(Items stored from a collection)

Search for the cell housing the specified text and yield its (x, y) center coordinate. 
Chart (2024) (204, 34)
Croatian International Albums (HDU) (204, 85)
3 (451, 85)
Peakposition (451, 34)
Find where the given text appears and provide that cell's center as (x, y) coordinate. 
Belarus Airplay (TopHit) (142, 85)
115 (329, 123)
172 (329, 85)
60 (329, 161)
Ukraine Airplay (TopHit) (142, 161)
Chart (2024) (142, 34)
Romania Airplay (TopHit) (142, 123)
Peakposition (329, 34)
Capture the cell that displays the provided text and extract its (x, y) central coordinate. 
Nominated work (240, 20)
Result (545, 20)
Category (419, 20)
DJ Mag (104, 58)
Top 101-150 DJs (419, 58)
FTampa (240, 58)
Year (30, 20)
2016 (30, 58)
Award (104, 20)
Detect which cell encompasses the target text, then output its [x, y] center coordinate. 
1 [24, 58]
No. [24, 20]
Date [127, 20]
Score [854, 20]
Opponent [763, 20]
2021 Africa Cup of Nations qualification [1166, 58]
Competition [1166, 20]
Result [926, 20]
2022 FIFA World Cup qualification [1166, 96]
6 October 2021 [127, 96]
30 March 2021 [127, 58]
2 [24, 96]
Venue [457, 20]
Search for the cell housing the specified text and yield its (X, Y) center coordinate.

--

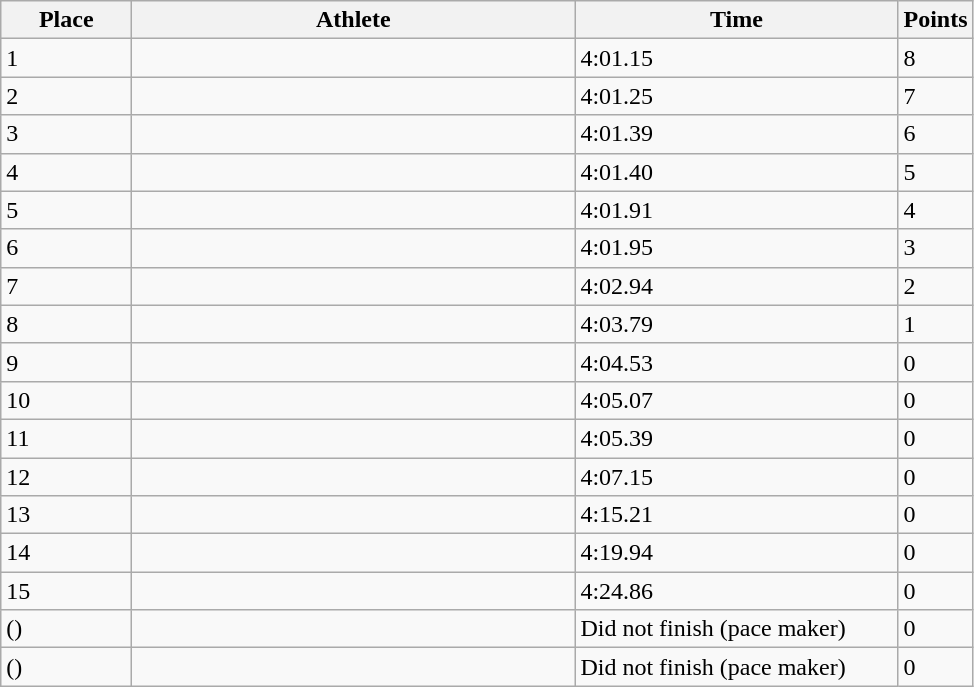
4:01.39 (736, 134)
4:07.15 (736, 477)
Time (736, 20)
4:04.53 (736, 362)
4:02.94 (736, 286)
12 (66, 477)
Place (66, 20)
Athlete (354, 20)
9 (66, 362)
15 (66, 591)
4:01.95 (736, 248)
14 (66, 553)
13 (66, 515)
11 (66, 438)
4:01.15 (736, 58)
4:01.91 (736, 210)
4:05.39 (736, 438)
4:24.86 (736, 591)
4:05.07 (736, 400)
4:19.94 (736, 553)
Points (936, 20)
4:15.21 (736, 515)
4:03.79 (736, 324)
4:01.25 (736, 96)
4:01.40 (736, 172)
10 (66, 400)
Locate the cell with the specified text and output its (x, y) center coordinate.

Problem requirements → Convert everything in the data from the line containing "4:01.39 (736, 134)" down to the line containing "Locate the cell", both lines included, into a JSON list of strings with one string per line. Omit any blank lines.

Written reply →
[
  "4:01.39 (736, 134)",
  "4:07.15 (736, 477)",
  "Time (736, 20)",
  "4:04.53 (736, 362)",
  "4:02.94 (736, 286)",
  "12 (66, 477)",
  "Place (66, 20)",
  "Athlete (354, 20)",
  "9 (66, 362)",
  "15 (66, 591)",
  "4:01.95 (736, 248)",
  "14 (66, 553)",
  "13 (66, 515)",
  "11 (66, 438)",
  "4:01.15 (736, 58)",
  "4:01.91 (736, 210)",
  "4:05.39 (736, 438)",
  "4:24.86 (736, 591)",
  "4:05.07 (736, 400)",
  "4:19.94 (736, 553)",
  "Points (936, 20)",
  "4:15.21 (736, 515)",
  "4:03.79 (736, 324)",
  "4:01.25 (736, 96)",
  "4:01.40 (736, 172)",
  "10 (66, 400)",
  "Locate the cell with the specified text and output its (x, y) center coordinate."
]